-------- Data provided --------

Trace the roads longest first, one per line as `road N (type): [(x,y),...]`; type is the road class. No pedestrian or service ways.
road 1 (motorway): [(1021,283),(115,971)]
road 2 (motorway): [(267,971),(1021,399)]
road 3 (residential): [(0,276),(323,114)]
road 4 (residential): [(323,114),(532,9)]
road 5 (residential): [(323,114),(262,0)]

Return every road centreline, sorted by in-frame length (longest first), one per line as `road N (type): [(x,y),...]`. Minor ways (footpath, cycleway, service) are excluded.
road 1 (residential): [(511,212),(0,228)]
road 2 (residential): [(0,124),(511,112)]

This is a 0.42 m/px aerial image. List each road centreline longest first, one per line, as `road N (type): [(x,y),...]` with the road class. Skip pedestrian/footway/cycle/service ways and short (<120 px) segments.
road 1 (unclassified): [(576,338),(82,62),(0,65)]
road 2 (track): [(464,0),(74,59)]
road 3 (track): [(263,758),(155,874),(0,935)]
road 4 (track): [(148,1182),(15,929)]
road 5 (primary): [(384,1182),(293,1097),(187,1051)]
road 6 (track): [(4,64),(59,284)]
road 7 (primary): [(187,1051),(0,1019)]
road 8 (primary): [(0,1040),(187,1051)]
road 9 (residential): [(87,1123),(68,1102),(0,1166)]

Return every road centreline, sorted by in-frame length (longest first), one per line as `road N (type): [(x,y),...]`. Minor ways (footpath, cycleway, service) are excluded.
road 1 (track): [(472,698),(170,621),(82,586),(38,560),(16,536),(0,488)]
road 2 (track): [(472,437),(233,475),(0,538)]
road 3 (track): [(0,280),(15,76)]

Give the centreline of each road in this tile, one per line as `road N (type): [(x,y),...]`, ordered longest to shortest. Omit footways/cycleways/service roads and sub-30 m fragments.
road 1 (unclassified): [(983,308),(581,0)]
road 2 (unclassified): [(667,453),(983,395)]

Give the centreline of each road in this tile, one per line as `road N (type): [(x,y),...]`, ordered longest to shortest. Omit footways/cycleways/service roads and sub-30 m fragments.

--------

### What the exercise asks
Line by line, print the records above exactly as they stand.

### Answer space
Trace the roads longest first, one per line as `road N (type): [(x,y),...]`; type is the road class. No pedestrian or service ways.
road 1 (motorway): [(1021,283),(115,971)]
road 2 (motorway): [(267,971),(1021,399)]
road 3 (residential): [(0,276),(323,114)]
road 4 (residential): [(323,114),(532,9)]
road 5 (residential): [(323,114),(262,0)]

Return every road centreline, sorted by in-frame length (longest first), one per line as `road N (type): [(x,y),...]`. Minor ways (footpath, cycleway, service) are excluded.
road 1 (residential): [(511,212),(0,228)]
road 2 (residential): [(0,124),(511,112)]

This is a 0.42 m/px aerial image. List each road centreline longest first, one per line, as `road N (type): [(x,y),...]` with the road class. Skip pedestrian/footway/cycle/service ways and short (<120 px) segments.
road 1 (unclassified): [(576,338),(82,62),(0,65)]
road 2 (track): [(464,0),(74,59)]
road 3 (track): [(263,758),(155,874),(0,935)]
road 4 (track): [(148,1182),(15,929)]
road 5 (primary): [(384,1182),(293,1097),(187,1051)]
road 6 (track): [(4,64),(59,284)]
road 7 (primary): [(187,1051),(0,1019)]
road 8 (primary): [(0,1040),(187,1051)]
road 9 (residential): [(87,1123),(68,1102),(0,1166)]

Return every road centreline, sorted by in-frame length (longest first), one per line as `road N (type): [(x,y),...]`. Minor ways (footpath, cycleway, service) are excluded.
road 1 (track): [(472,698),(170,621),(82,586),(38,560),(16,536),(0,488)]
road 2 (track): [(472,437),(233,475),(0,538)]
road 3 (track): [(0,280),(15,76)]

Give the centreline of each road in this tile, one per line as `road N (type): [(x,y),...]`, ordered longest to shortest. Omit footways/cycleways/service roads and sub-30 m fragments.
road 1 (unclassified): [(983,308),(581,0)]
road 2 (unclassified): [(667,453),(983,395)]

Give the centreline of each road in this tile, one per line as `road N (type): [(x,y),...]`, ordered longest to shortest. Omit footways/cycleways/service roads and sub-30 m fragments.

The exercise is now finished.